- **Material provided**:

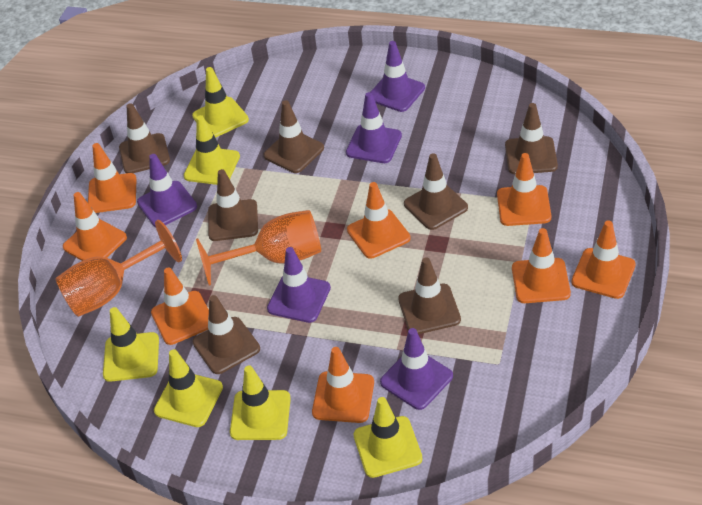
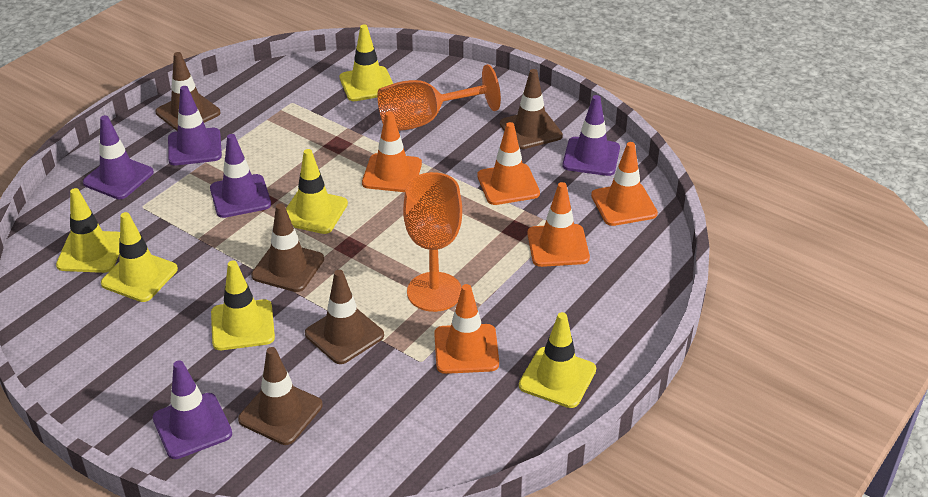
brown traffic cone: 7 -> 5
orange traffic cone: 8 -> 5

==

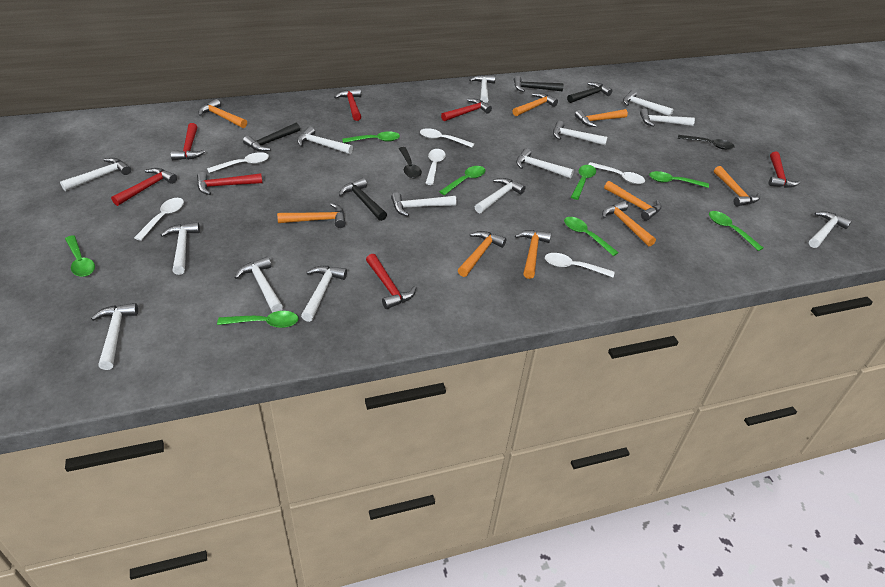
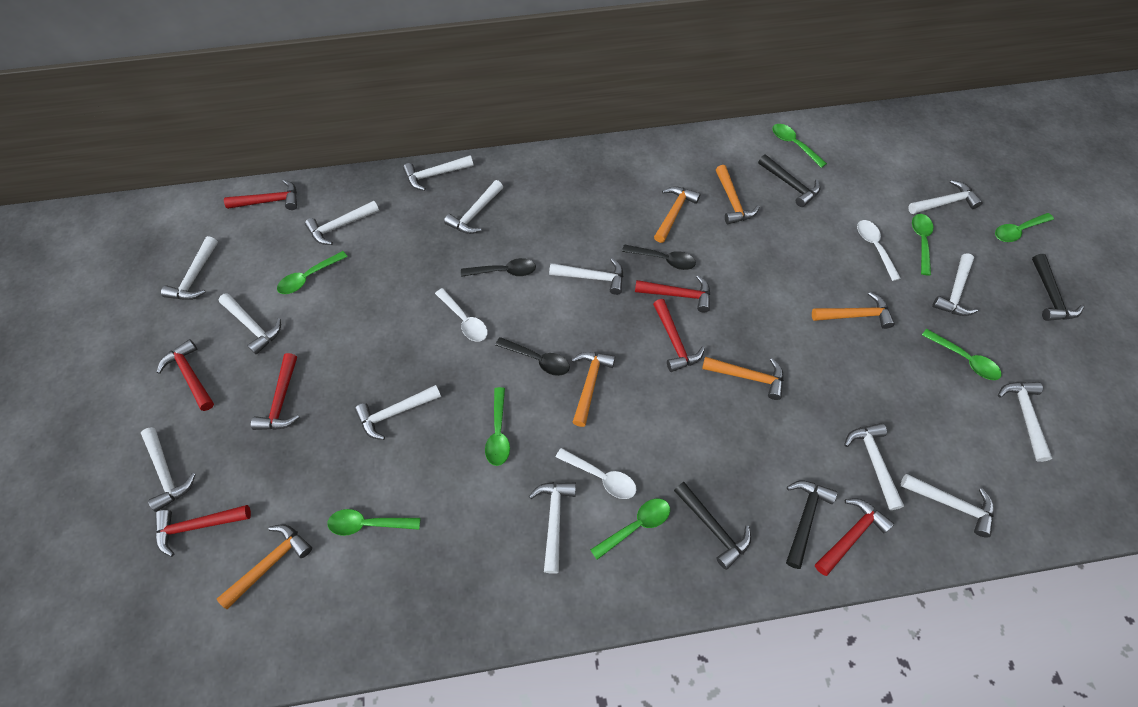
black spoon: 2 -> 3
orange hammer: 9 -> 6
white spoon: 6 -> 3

...

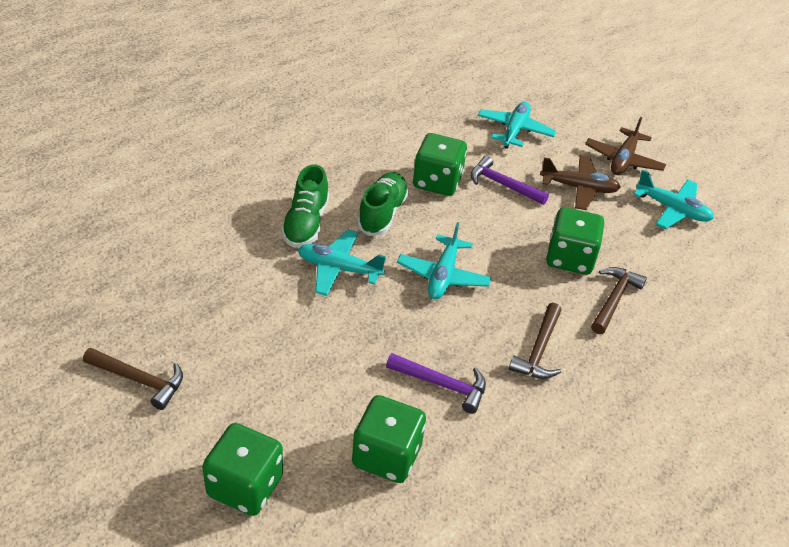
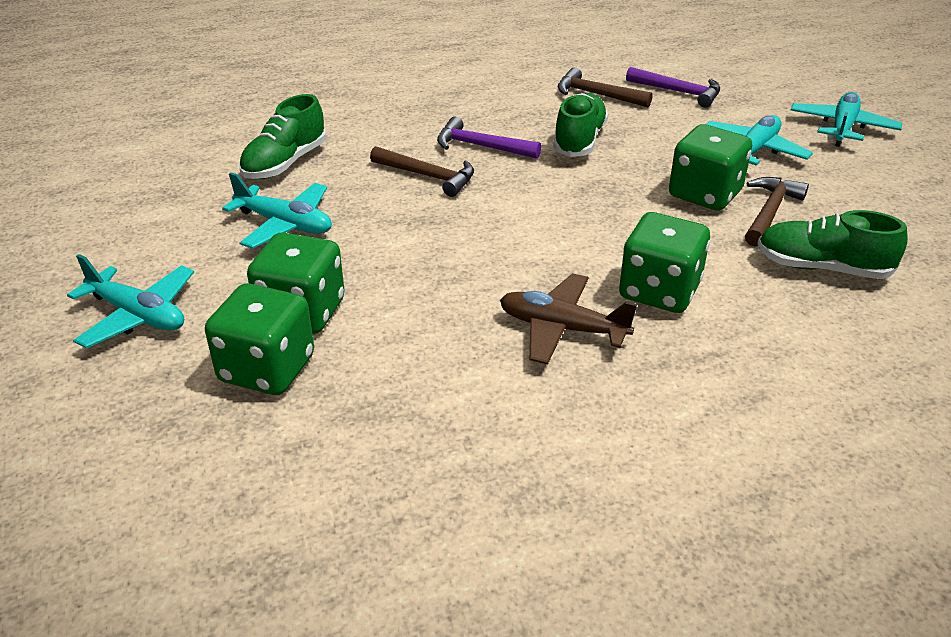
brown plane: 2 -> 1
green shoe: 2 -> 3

- **Task prompt**: Tally the lines of the entries above that hold the word "orange"; the number is the whole answer.

- **Result below**: 2